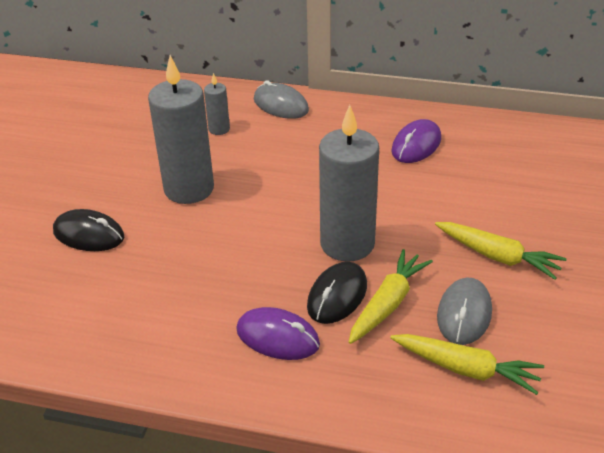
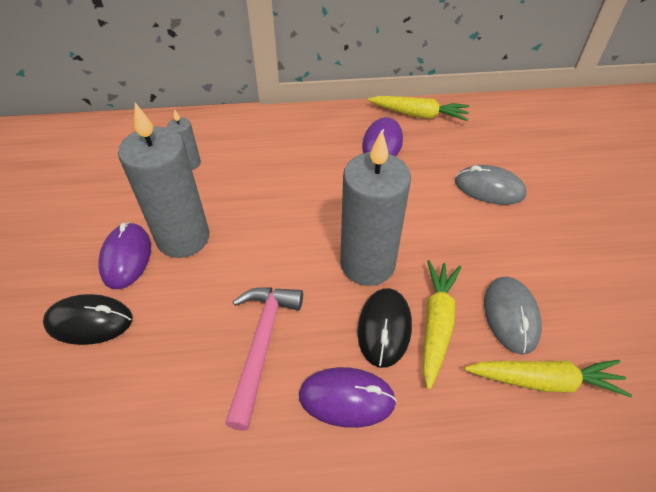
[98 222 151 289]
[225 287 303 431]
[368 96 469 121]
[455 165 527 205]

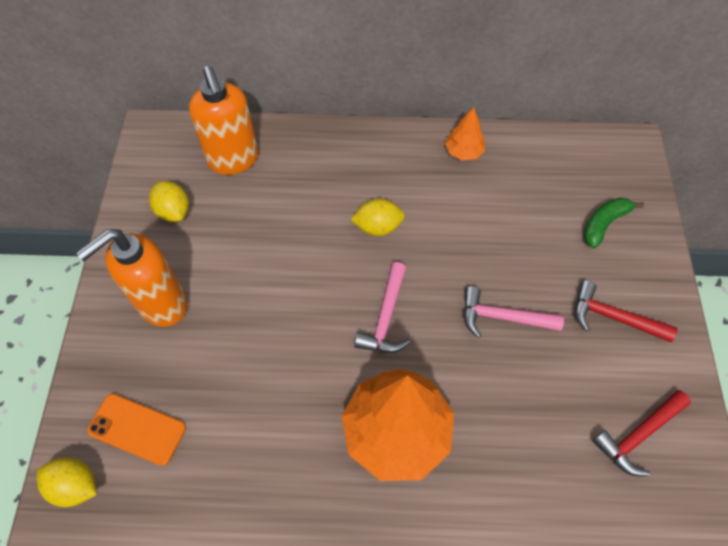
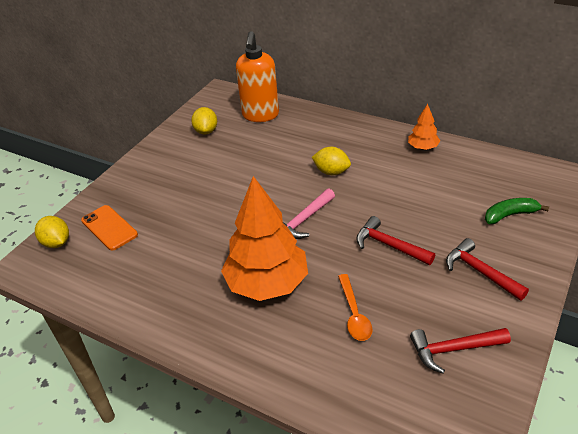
[338 274 373 341]
[356 216 435 265]
[76 229 187 327] (first image)

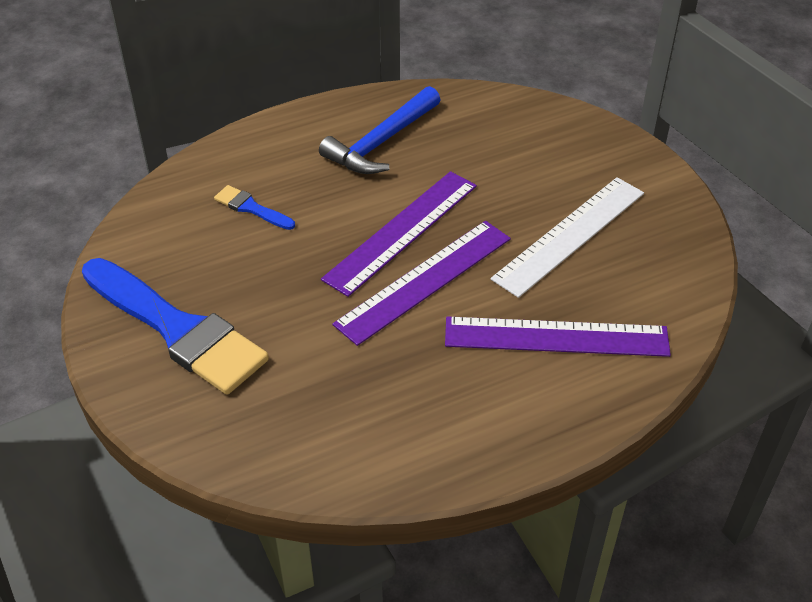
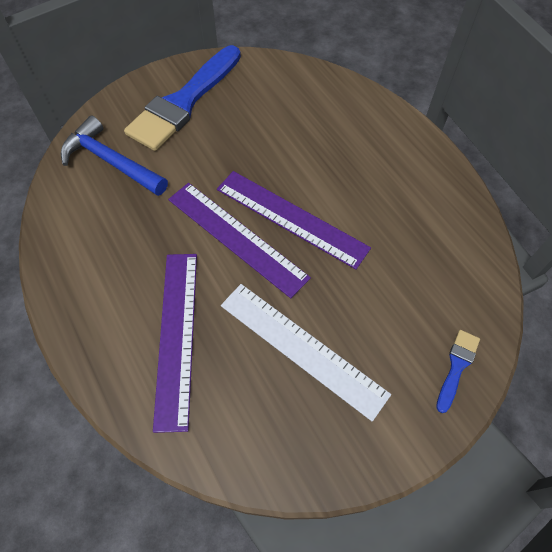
[61 115 168 196]
[436 330 480 413]

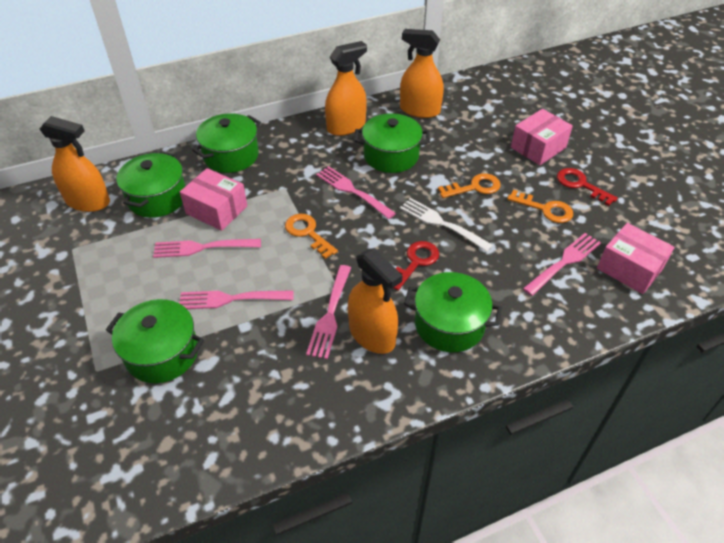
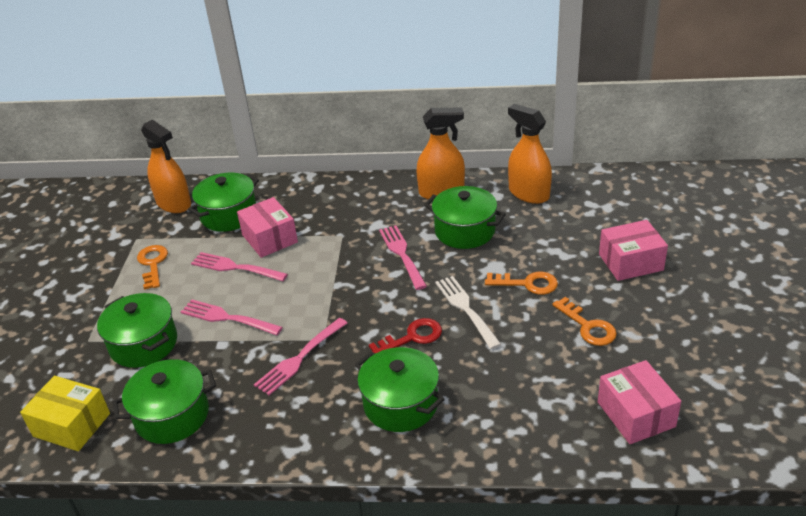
[20 376 110 451]
[112 359 216 444]
[137 245 168 290]
[348 248 403 354] (first image)
[523 233 601 296] (first image)
[557 168 618 206] (first image)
== == ==
When you set down the material above, keep every word exact and include no pictures.

[98 222 151 289]
[225 287 303 431]
[368 96 469 121]
[455 165 527 205]

[338 274 373 341]
[356 216 435 265]
[76 229 187 327] (first image)

[61 115 168 196]
[436 330 480 413]

[20 376 110 451]
[112 359 216 444]
[137 245 168 290]
[348 248 403 354] (first image)
[523 233 601 296] (first image)
[557 168 618 206] (first image)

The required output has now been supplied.